## Instructions for the task
Would you restate all of the entries verbatim, minus any images?

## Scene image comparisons

▼

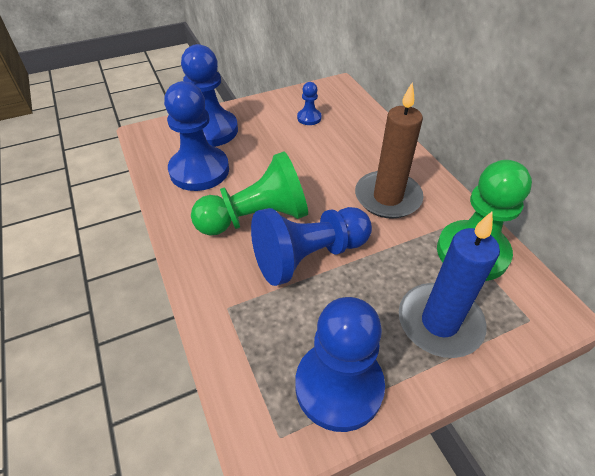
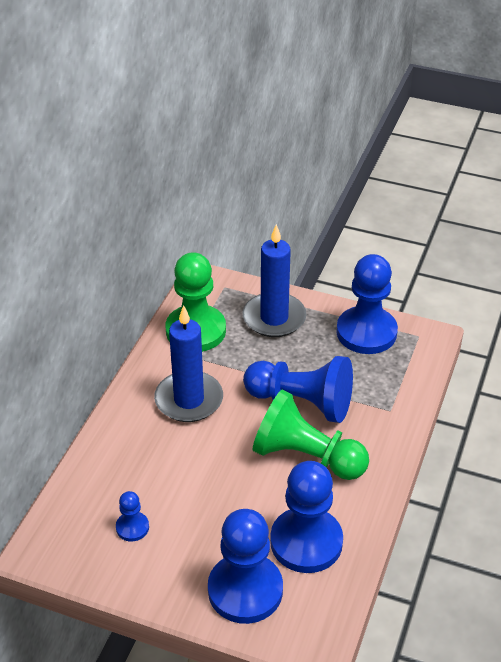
camera: 135 degrees left, 5 degrees down
(387, 197) = (189, 400): brown candle -> blue candle

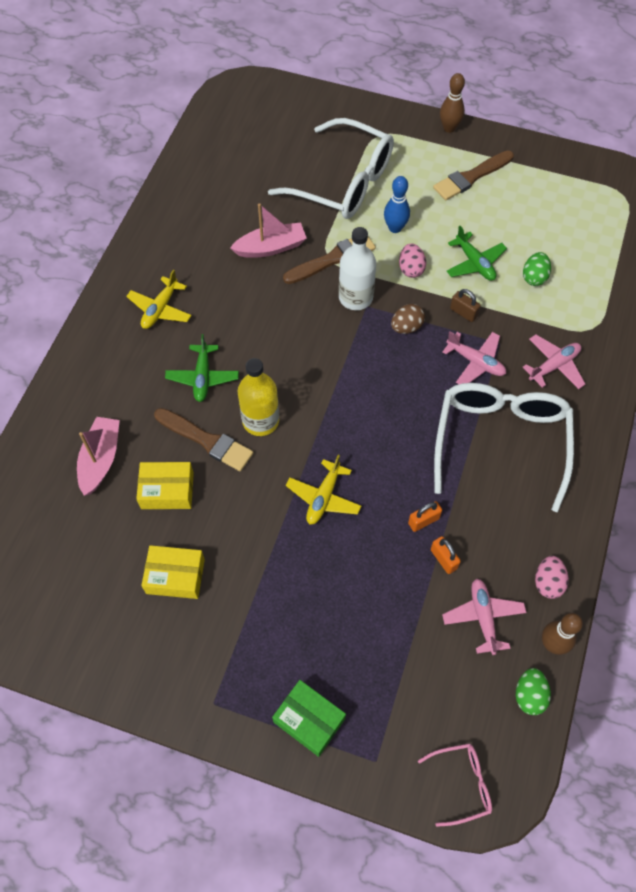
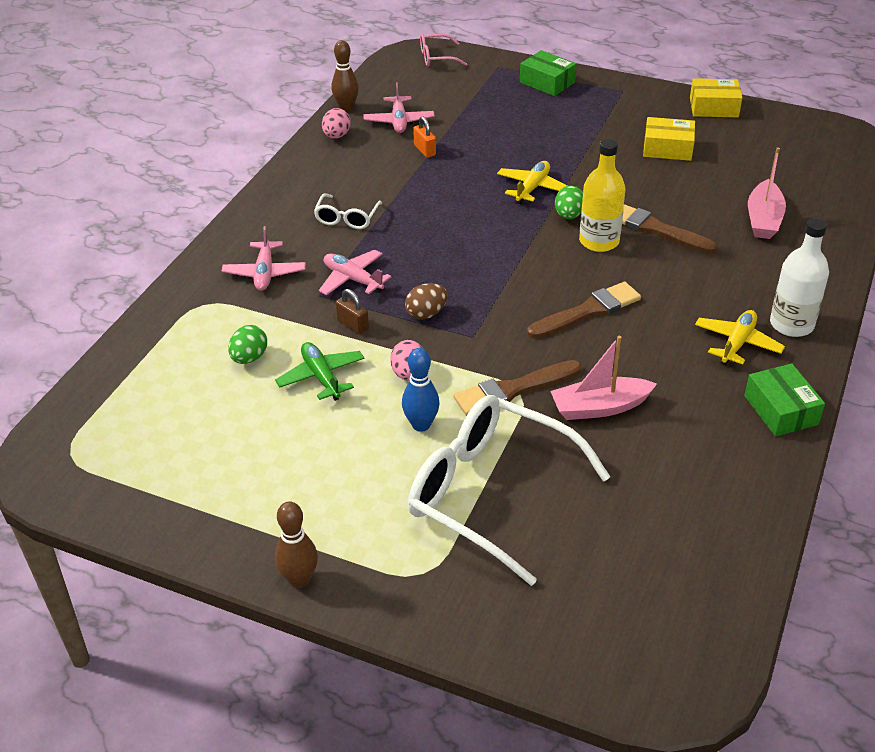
camera: 175 degrees left, 20 degrees down
(143, 251) = (781, 410): none -> green box
(167, 490) = (688, 197): yellow box -> yellow box (713, 107)
(202, 377) = (669, 278): green plane -> none
(355, 297) = (486, 345): white bottle -> white bottle (791, 324)
(423, 521) = (438, 171): orange padlock -> none
(471, 177) = (289, 492): brown brush -> brown brush (588, 311)
(500, 441) = (347, 218): white glasses -> white glasses, size x0.45
(529, 695) = (374, 87): green egg -> green egg (569, 215)
(554, 366) = (264, 273): pink plane -> pink plane turned 60 degrees counterclockwise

▲

## Result of this exercise
camera: 135 degrees left, 5 degrees down
(387, 197) = (189, 400): brown candle -> blue candle

camera: 175 degrees left, 20 degrees down
(143, 251) = (781, 410): none -> green box
(167, 490) = (688, 197): yellow box -> yellow box (713, 107)
(202, 377) = (669, 278): green plane -> none
(355, 297) = (486, 345): white bottle -> white bottle (791, 324)
(423, 521) = (438, 171): orange padlock -> none
(471, 177) = (289, 492): brown brush -> brown brush (588, 311)
(500, 441) = (347, 218): white glasses -> white glasses, size x0.45
(529, 695) = (374, 87): green egg -> green egg (569, 215)
(554, 366) = (264, 273): pink plane -> pink plane turned 60 degrees counterclockwise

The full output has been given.